### DATA SUPPLIED ###

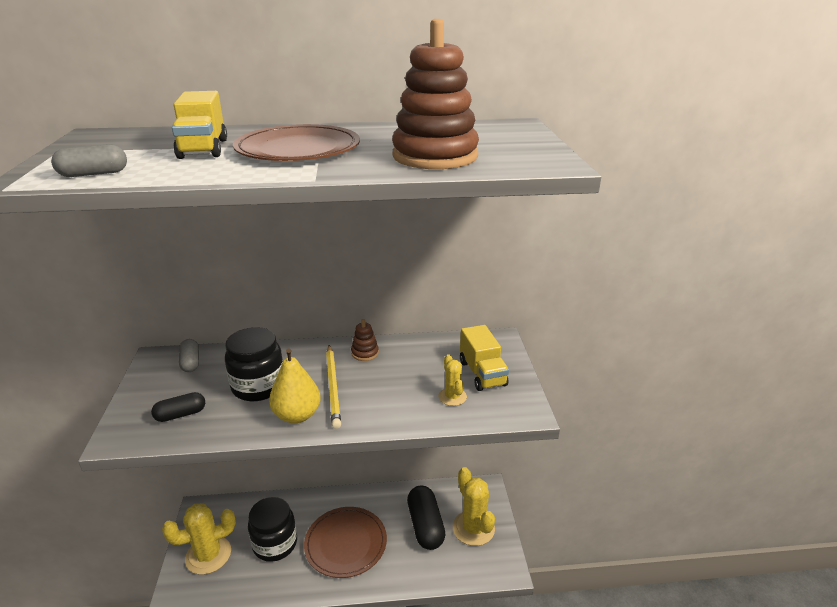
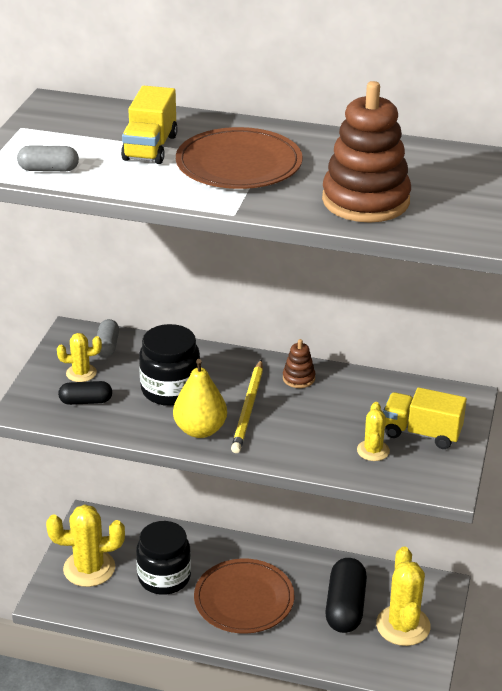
camera: 20 degrees right, 5 degrees up
yellow truck [460,325,509,391] -> yellow truck turned 105 degrees clockwise [383,387,467,449]
none -> yellow cactus [57,333,102,382]

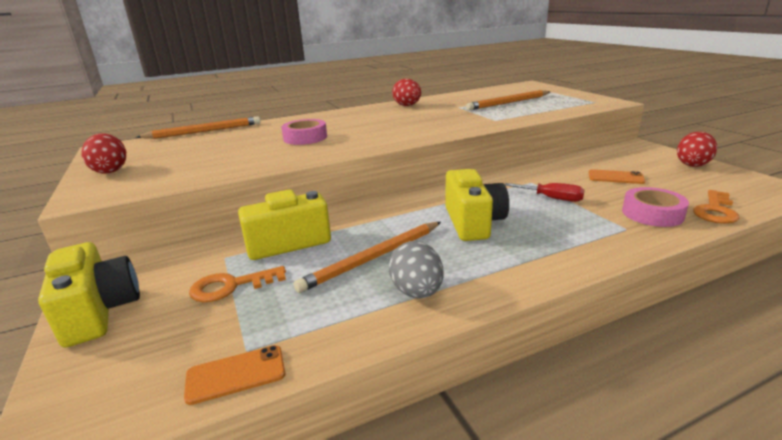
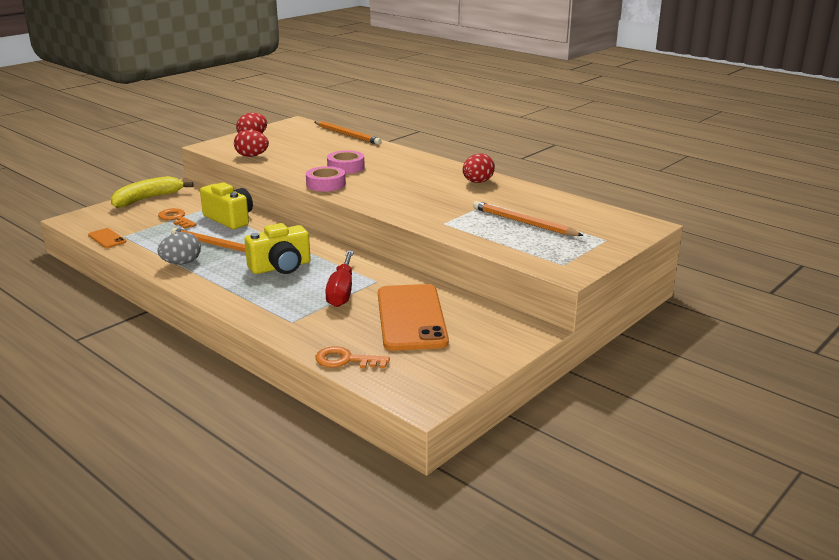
camera: 65 degrees right, 0 degrees up
yellow camera [38,242,140,347] -> yellow banana [110,176,193,208]
red screwdriver [505,183,584,202] -> red screwdriver [325,251,354,307], size x1.57
orange phone [589,169,645,184] -> orange phone [378,284,449,351], size x2.32
pink tape [622,187,689,227] -> pink tape moved to [306,166,346,192]
red egg [677,132,717,167] -> red egg moved to [234,130,269,157]

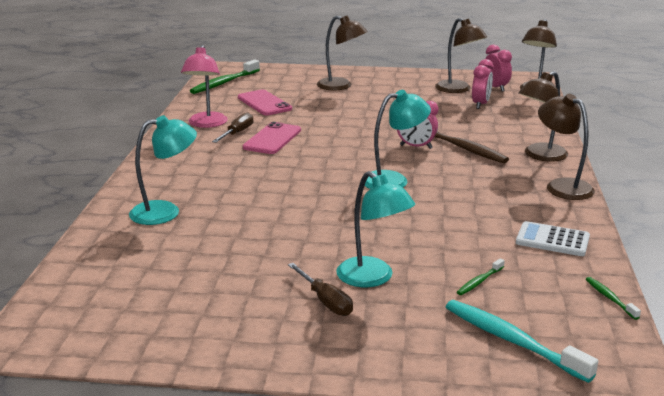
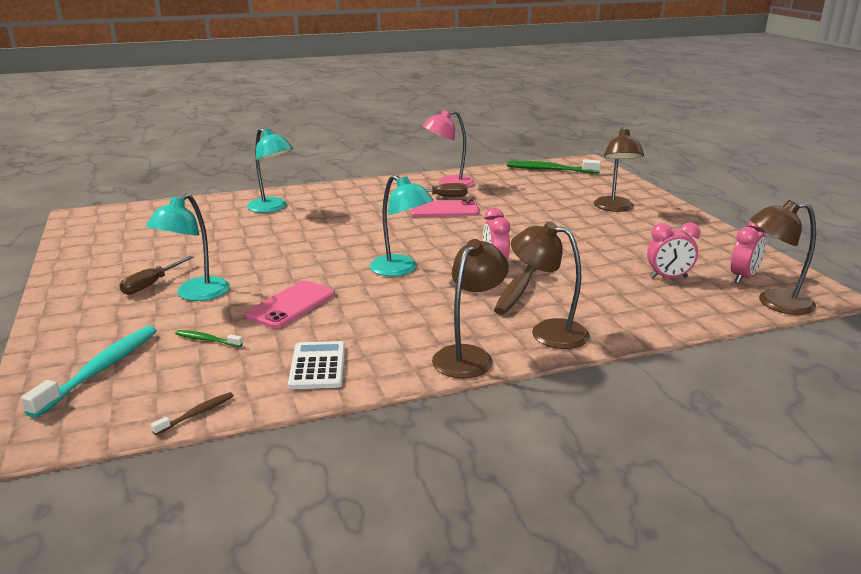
camera: 65 degrees right, 0 degrees up
pink phone [238,90,292,115] -> pink phone moved to [245,280,335,329]
brown lamp [435,18,487,93] -> none
green toothbrush [586,277,641,320] -> brown toothbrush [151,392,234,435]

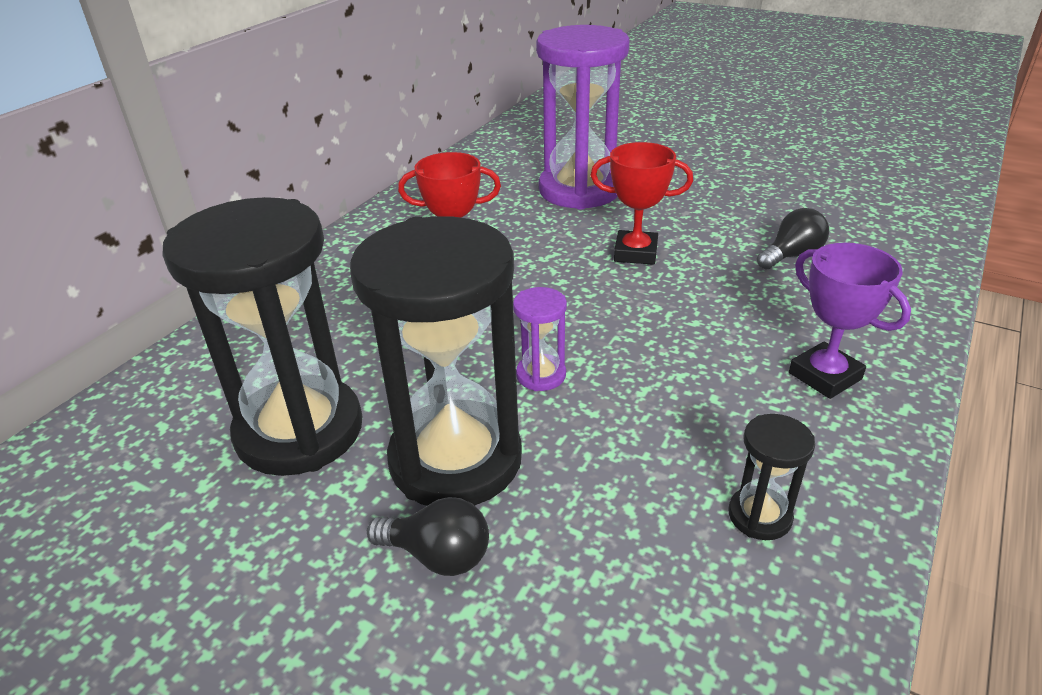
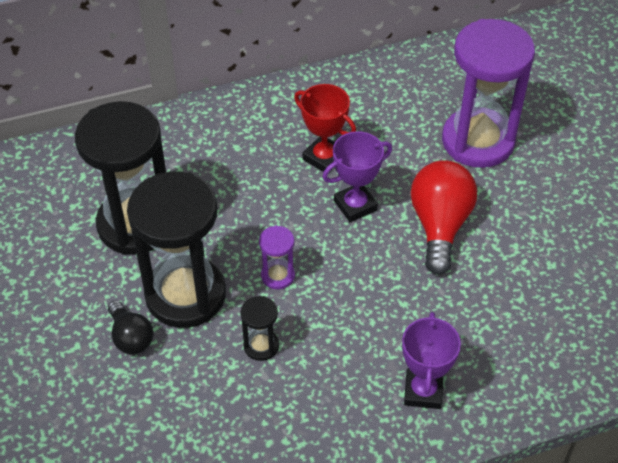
camera: 40 degrees right, 15 degrees up
red trophy [590,142,693,265] -> red light bulb [411,160,477,275]
black hourglass [729,414,815,540] -> black hourglass moved to [241,296,279,361]
black light bulb [757,208,829,269] -> none
none -> purple trophy [322,131,392,222]

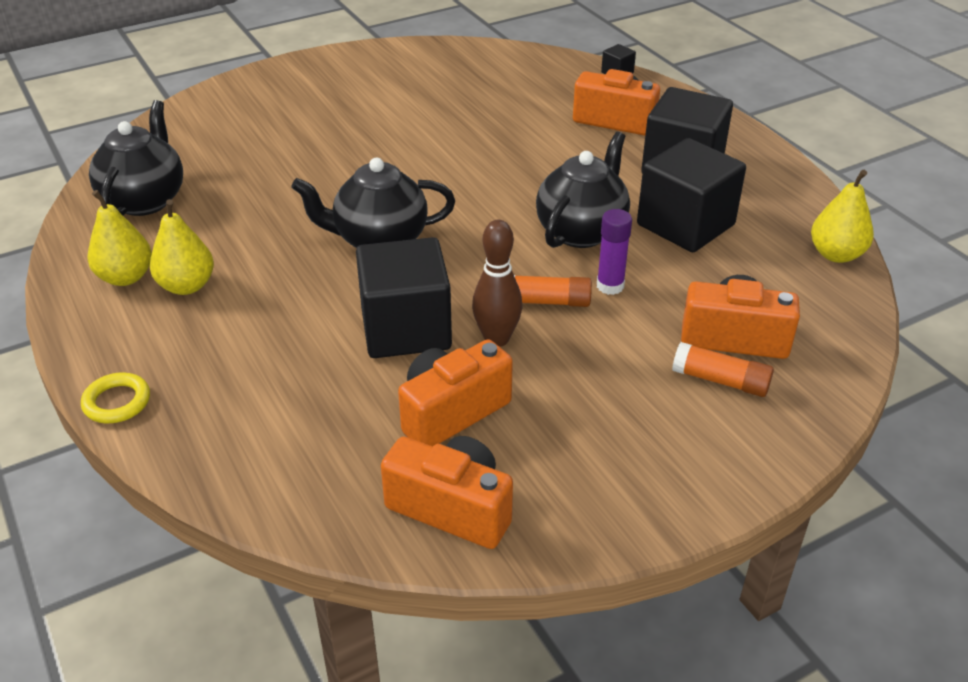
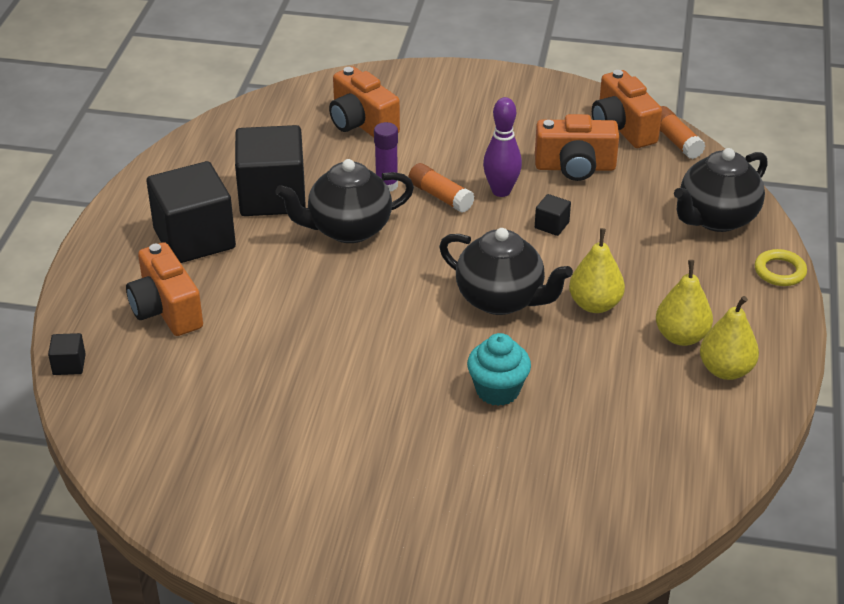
camera: 140 degrees left, 0 degrees up
black teapot [89,100,183,216] -> black teapot moved to [674,148,768,232]
black cube [356,237,452,358] -> black cube [535,194,571,236], size x0.41
brown bowling pin [472,220,523,347] -> purple bowling pin [483,97,522,197]
orange glue stick [672,342,774,397] -> orange glue stick moved to [660,106,706,159]
yellow pear [811,170,874,263] -> yellow pear moved to [569,228,625,313]
none -> turquoise cupcake [467,333,531,406]

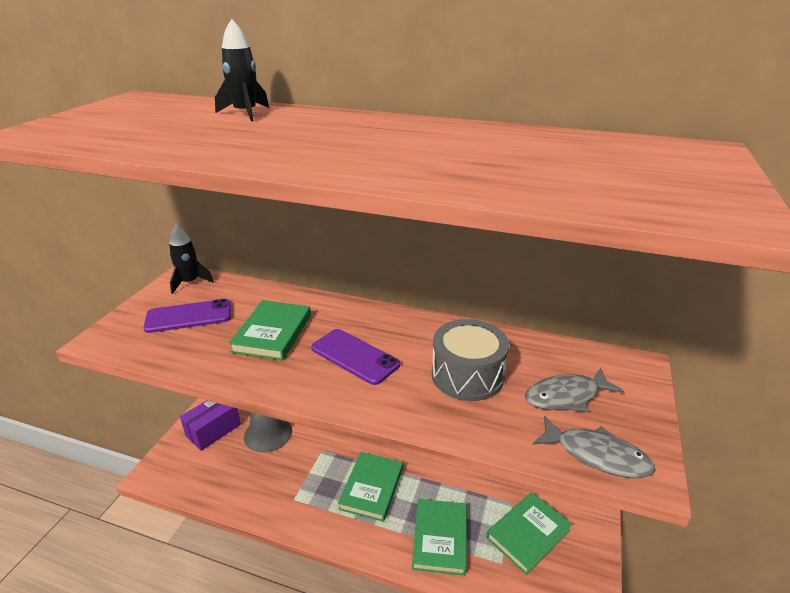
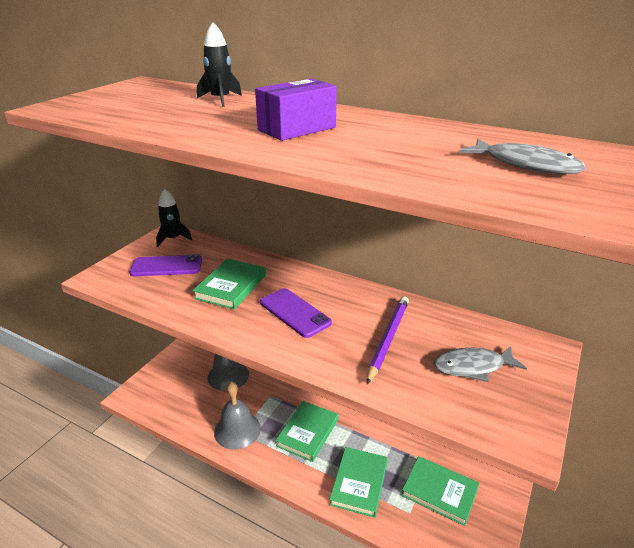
camera: 10 degrees right, 0 degrees up
purple box [180,400,241,451] -> purple box moved to [255,78,337,141]
grey drum [432,319,509,401] -> purple pencil [367,296,409,384]
green book [486,492,572,575] -> green book turned 60 degrees clockwise [401,456,479,526]
grey fish [533,416,656,478] -> grey fish moved to [459,139,586,174]
none -> grey bell [214,382,261,449]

###

▶ _ACTION ITEM_:
Using the data above, which lines fall from the one with "yellow camera [38,242,140,347]" through the one with "black cube [356,237,452,358]"? Repeat them exactly, ends included, minus any pictures.

▶ _ANSWER TO THIS PROBLEM_:
yellow camera [38,242,140,347] -> yellow banana [110,176,193,208]
red screwdriver [505,183,584,202] -> red screwdriver [325,251,354,307], size x1.57
orange phone [589,169,645,184] -> orange phone [378,284,449,351], size x2.32
pink tape [622,187,689,227] -> pink tape moved to [306,166,346,192]
red egg [677,132,717,167] -> red egg moved to [234,130,269,157]

camera: 65 degrees right, 0 degrees up
pink phone [238,90,292,115] -> pink phone moved to [245,280,335,329]
brown lamp [435,18,487,93] -> none
green toothbrush [586,277,641,320] -> brown toothbrush [151,392,234,435]

camera: 40 degrees right, 15 degrees up
red trophy [590,142,693,265] -> red light bulb [411,160,477,275]
black hourglass [729,414,815,540] -> black hourglass moved to [241,296,279,361]
black light bulb [757,208,829,269] -> none
none -> purple trophy [322,131,392,222]

camera: 140 degrees left, 0 degrees up
black teapot [89,100,183,216] -> black teapot moved to [674,148,768,232]
black cube [356,237,452,358] -> black cube [535,194,571,236], size x0.41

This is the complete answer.